RECORDED INFORMATION:
((

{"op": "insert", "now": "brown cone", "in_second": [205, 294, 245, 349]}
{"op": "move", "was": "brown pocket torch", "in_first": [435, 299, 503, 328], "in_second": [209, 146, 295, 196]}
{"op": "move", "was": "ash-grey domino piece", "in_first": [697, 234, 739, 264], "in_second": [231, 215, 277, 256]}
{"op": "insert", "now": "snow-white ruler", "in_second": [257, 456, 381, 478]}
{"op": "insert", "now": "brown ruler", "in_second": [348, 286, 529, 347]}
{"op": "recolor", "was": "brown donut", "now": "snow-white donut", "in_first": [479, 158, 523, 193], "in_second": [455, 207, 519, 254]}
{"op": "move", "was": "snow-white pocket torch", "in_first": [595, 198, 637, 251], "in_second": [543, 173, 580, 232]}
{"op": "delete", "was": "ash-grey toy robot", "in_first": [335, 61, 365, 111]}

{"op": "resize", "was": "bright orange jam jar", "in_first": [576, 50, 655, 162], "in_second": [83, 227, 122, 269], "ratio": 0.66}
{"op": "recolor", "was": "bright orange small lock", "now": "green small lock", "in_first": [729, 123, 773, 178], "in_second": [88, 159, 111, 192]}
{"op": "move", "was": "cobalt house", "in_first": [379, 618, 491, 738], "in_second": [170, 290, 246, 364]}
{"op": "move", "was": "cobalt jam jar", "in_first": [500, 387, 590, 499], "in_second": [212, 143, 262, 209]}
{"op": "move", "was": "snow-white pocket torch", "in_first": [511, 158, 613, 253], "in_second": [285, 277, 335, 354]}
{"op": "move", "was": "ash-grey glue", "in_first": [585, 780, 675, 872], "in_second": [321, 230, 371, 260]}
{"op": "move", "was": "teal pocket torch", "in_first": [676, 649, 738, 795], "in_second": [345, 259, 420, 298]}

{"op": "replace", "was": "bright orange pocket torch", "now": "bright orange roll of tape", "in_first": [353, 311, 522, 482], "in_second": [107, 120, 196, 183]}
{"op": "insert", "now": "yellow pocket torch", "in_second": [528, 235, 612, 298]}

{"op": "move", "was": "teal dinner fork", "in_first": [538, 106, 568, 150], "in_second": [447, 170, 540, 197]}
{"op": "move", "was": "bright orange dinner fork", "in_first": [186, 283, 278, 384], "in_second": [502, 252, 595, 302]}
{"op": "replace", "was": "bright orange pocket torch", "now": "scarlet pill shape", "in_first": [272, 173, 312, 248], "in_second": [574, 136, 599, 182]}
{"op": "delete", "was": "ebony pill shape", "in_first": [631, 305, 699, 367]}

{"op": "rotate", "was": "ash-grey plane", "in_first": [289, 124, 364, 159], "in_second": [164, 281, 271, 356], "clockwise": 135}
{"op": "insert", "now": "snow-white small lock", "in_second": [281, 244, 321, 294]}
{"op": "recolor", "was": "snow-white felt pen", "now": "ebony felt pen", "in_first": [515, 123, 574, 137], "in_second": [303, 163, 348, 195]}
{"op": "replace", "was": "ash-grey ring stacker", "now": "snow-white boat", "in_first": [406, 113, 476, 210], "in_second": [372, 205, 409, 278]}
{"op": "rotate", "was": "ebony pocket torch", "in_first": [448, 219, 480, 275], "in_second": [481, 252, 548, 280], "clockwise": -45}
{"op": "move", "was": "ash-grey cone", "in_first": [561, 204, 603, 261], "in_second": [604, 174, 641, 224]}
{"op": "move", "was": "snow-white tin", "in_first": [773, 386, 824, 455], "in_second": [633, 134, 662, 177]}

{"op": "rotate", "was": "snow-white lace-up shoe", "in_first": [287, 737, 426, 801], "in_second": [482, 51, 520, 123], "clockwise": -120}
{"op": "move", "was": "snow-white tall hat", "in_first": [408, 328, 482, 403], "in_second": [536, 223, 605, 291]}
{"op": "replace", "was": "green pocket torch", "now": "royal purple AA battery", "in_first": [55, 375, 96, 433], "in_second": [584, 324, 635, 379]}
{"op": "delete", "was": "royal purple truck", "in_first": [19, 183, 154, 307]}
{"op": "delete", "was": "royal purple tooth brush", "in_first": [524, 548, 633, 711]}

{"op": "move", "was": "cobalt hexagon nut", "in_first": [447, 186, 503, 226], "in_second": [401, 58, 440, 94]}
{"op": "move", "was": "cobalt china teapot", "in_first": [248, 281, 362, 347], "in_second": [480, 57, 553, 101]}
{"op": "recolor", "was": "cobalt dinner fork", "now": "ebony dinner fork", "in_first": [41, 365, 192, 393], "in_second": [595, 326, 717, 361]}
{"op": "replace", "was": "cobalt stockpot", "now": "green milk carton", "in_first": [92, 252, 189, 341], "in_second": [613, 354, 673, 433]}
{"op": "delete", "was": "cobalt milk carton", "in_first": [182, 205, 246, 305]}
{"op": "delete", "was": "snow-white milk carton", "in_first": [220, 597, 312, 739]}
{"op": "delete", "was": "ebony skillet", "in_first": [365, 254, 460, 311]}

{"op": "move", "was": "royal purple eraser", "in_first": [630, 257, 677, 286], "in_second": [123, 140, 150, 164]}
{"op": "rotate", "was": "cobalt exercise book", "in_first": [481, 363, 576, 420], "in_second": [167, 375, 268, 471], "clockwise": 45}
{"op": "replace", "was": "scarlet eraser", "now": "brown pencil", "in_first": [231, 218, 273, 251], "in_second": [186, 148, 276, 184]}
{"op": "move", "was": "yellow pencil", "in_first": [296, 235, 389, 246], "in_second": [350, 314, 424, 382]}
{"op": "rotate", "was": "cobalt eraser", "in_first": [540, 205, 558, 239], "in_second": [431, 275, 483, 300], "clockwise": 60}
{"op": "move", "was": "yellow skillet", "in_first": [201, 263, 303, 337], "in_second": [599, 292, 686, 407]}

))

All lines above holding the word "ruler" make up the answer; copy each one.

REPLY:
{"op": "insert", "now": "snow-white ruler", "in_second": [257, 456, 381, 478]}
{"op": "insert", "now": "brown ruler", "in_second": [348, 286, 529, 347]}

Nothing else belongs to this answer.